▶ **Your instructions**
Each entry below should be returned exactly as is, with the pictures removed.

:: Extracted records ::

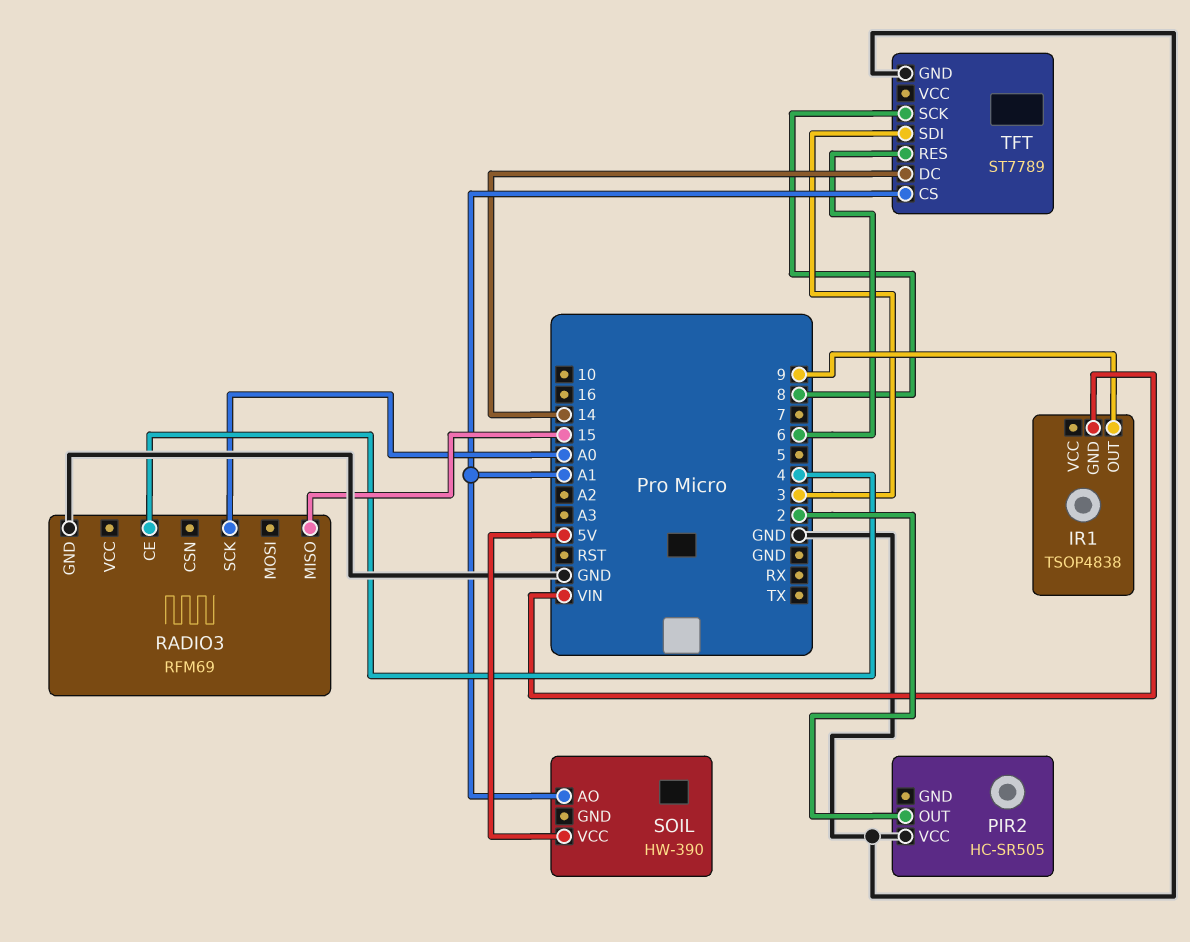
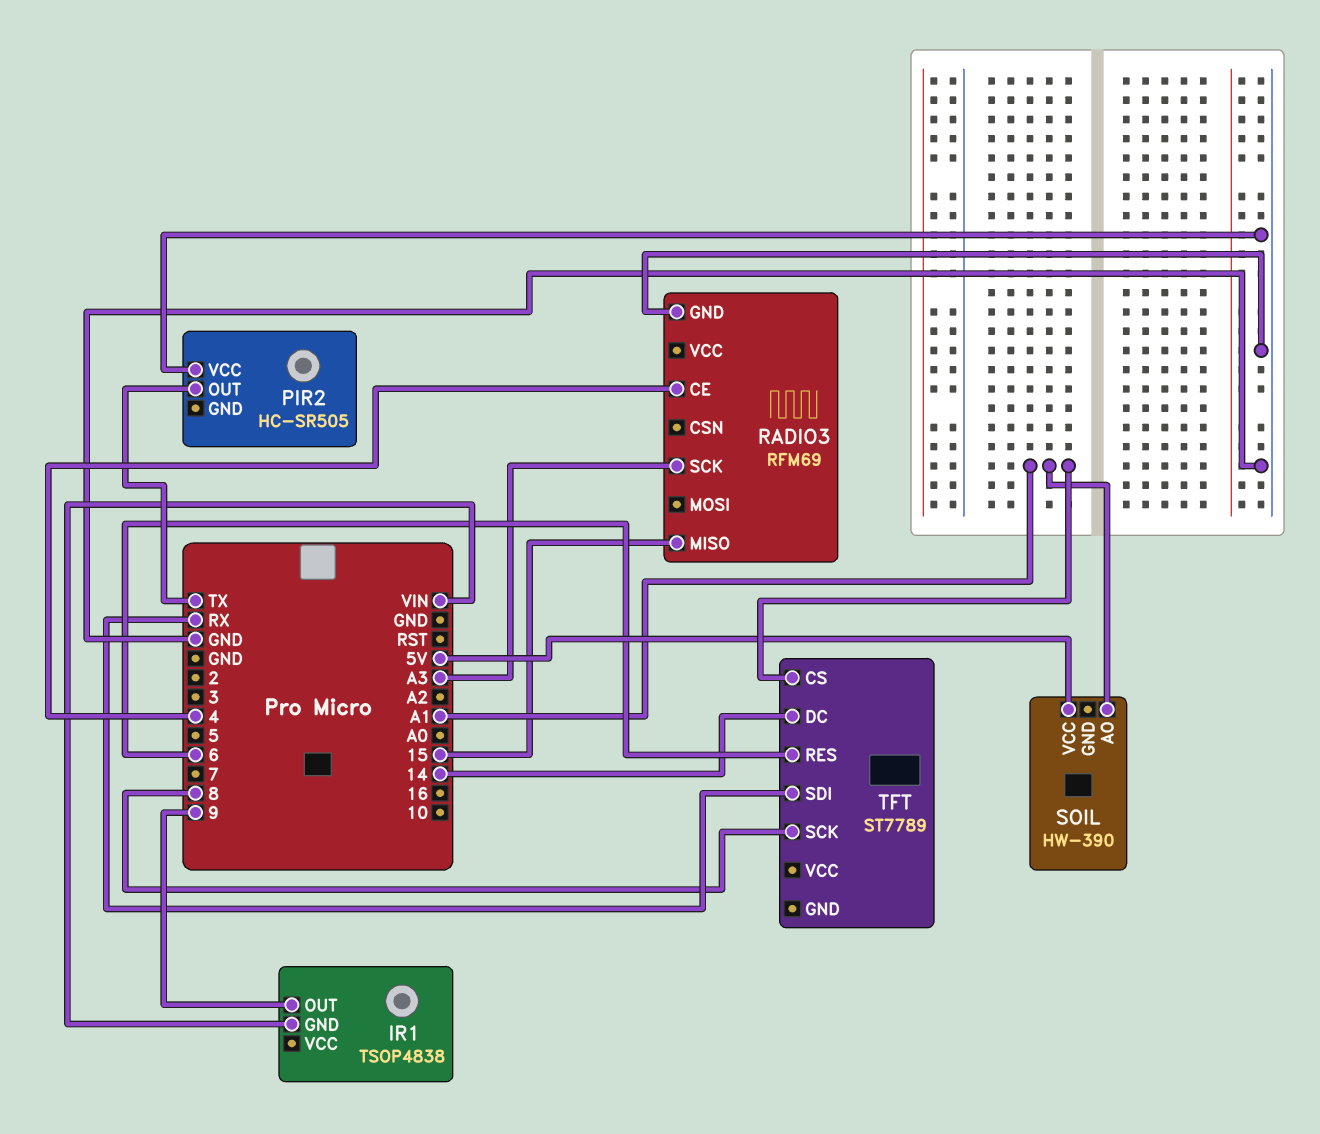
PIR2 pin OUT: 2 -> TX
RADIO3 pin SCK: A0 -> A3
TFT pin GND: GND -> none
TFT pin SDI: 3 -> RX

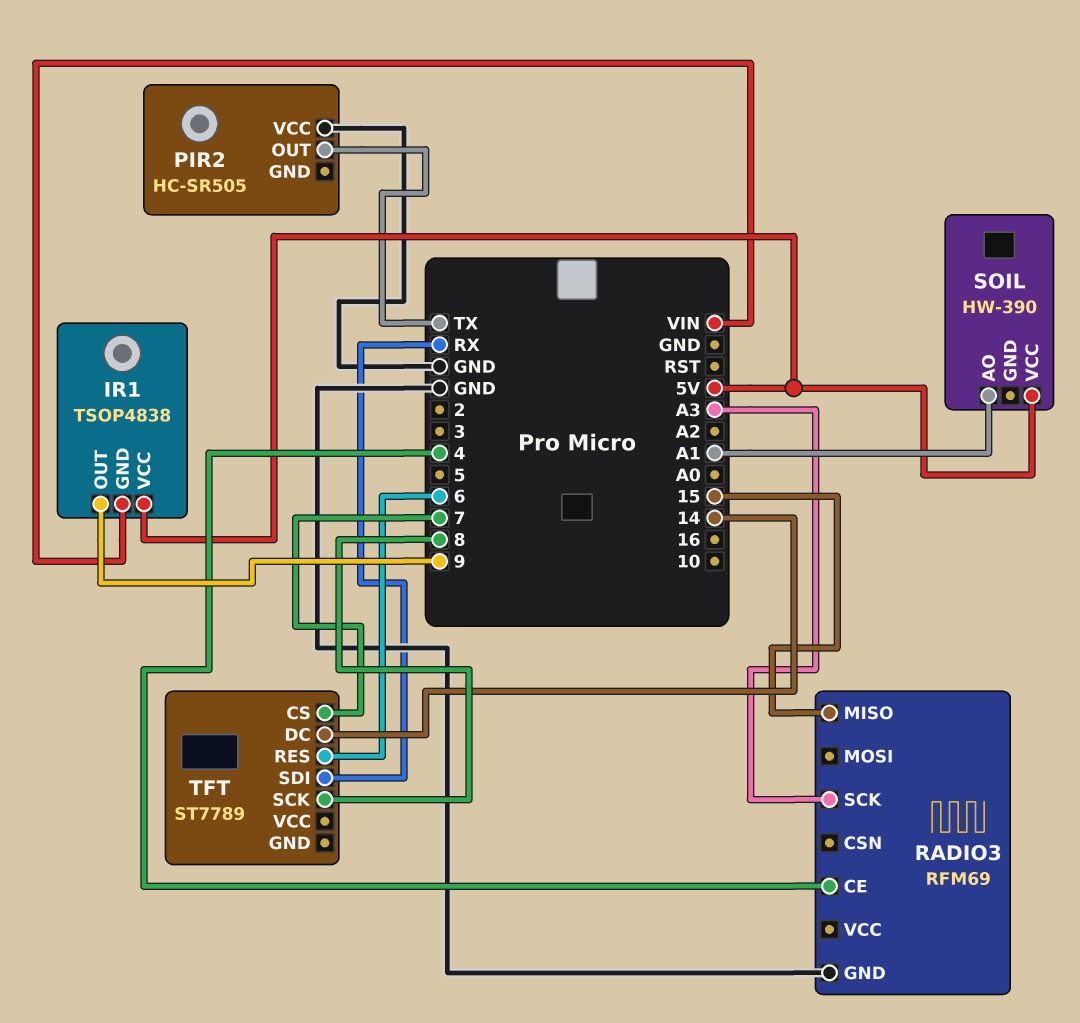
IR1 pin VCC: none -> 5V
TFT pin CS: A1 -> 7

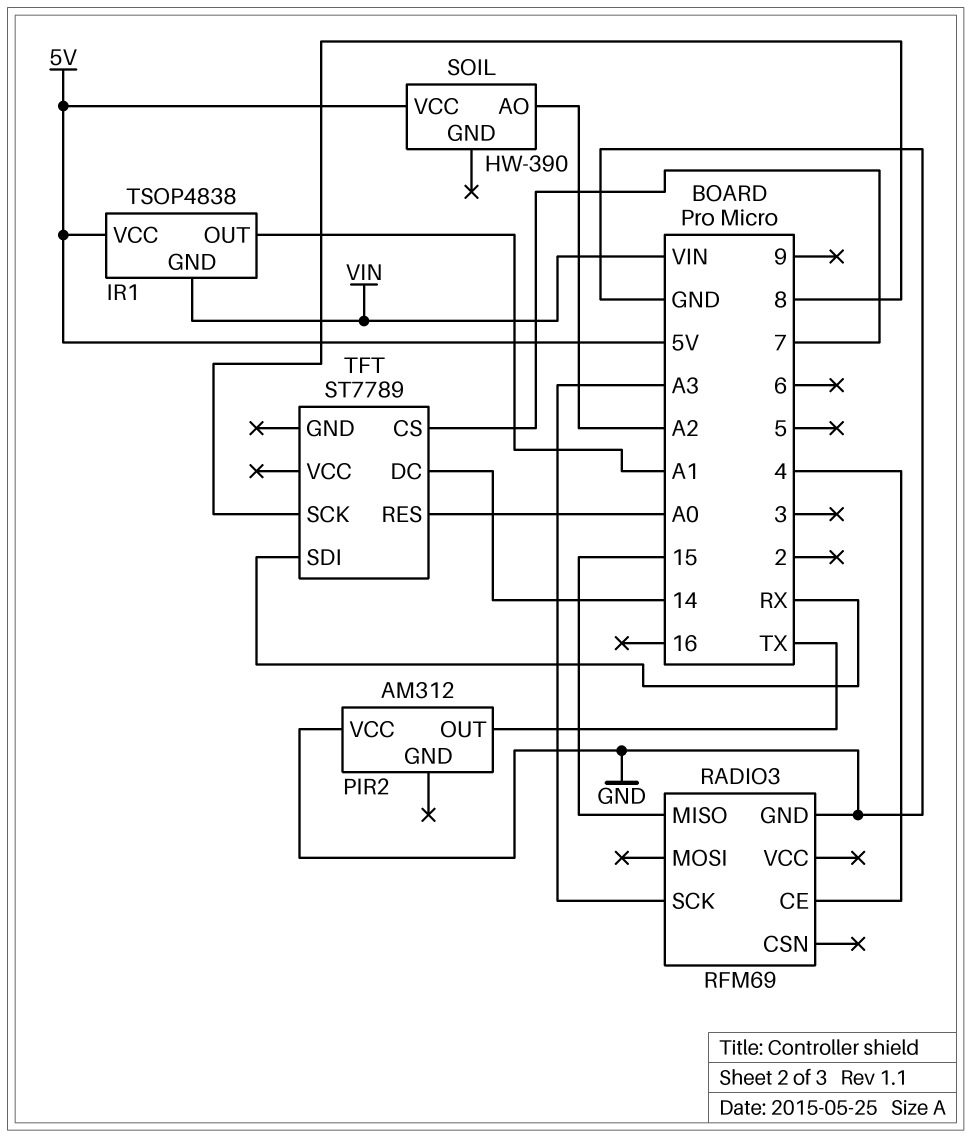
IR1 pin OUT: 9 -> A1
PIR2: HC-SR505 -> AM312
SOIL pin AO: A1 -> A2
TFT pin RES: 6 -> A0

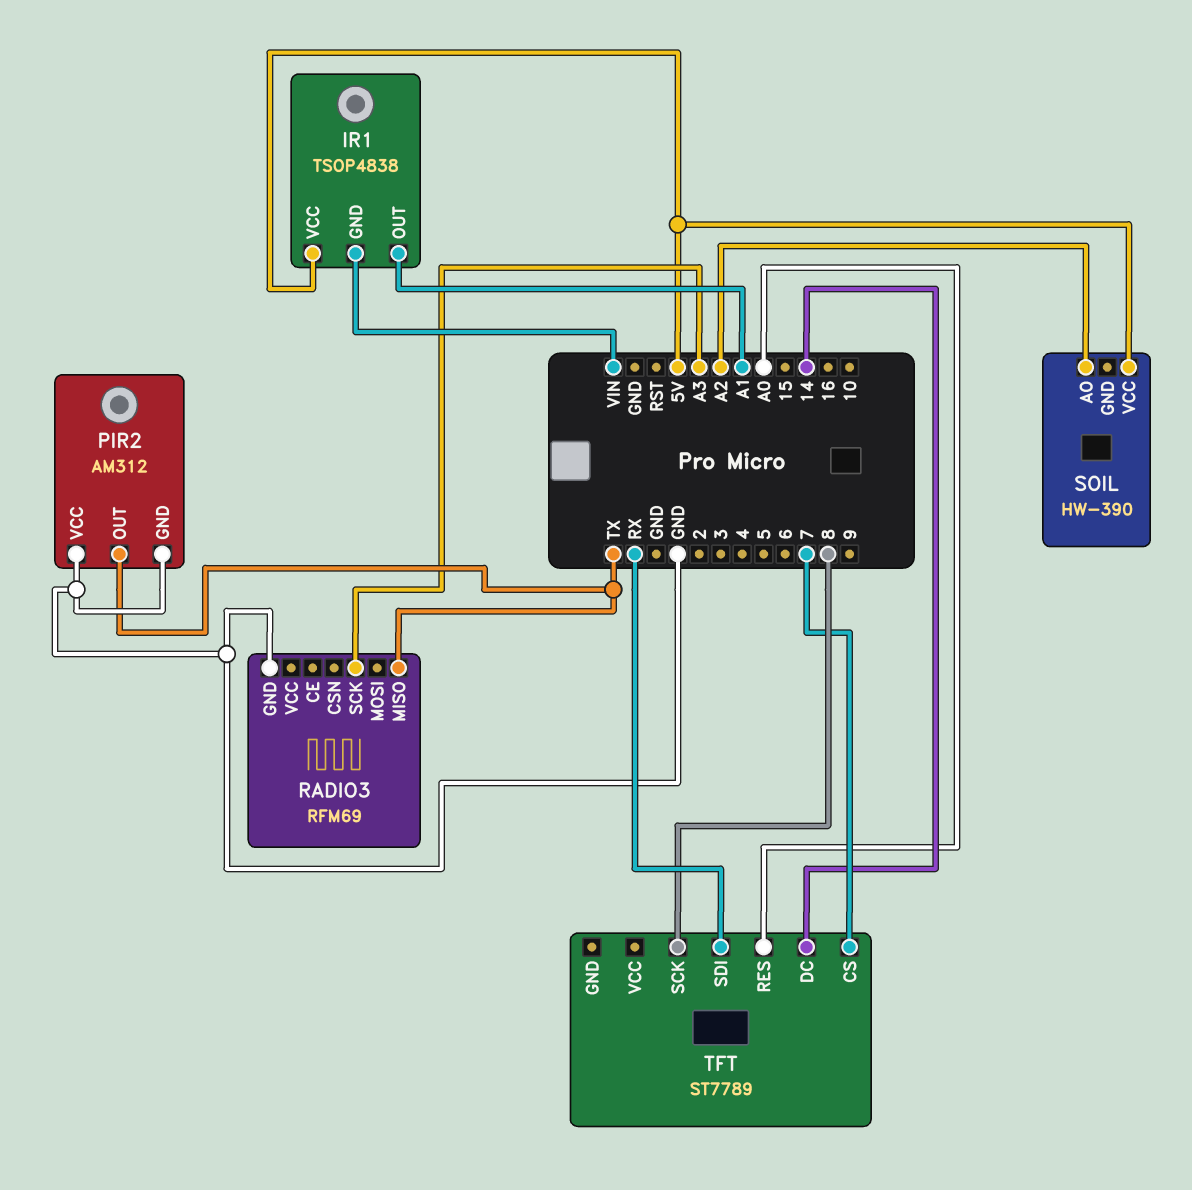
PIR2 pin GND: none -> GND
RADIO3 pin CE: 4 -> none
RADIO3 pin MISO: 15 -> TX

:::

▶ **Answer box**
PIR2 pin OUT: 2 -> TX
RADIO3 pin SCK: A0 -> A3
TFT pin GND: GND -> none
TFT pin SDI: 3 -> RX

IR1 pin VCC: none -> 5V
TFT pin CS: A1 -> 7

IR1 pin OUT: 9 -> A1
PIR2: HC-SR505 -> AM312
SOIL pin AO: A1 -> A2
TFT pin RES: 6 -> A0

PIR2 pin GND: none -> GND
RADIO3 pin CE: 4 -> none
RADIO3 pin MISO: 15 -> TX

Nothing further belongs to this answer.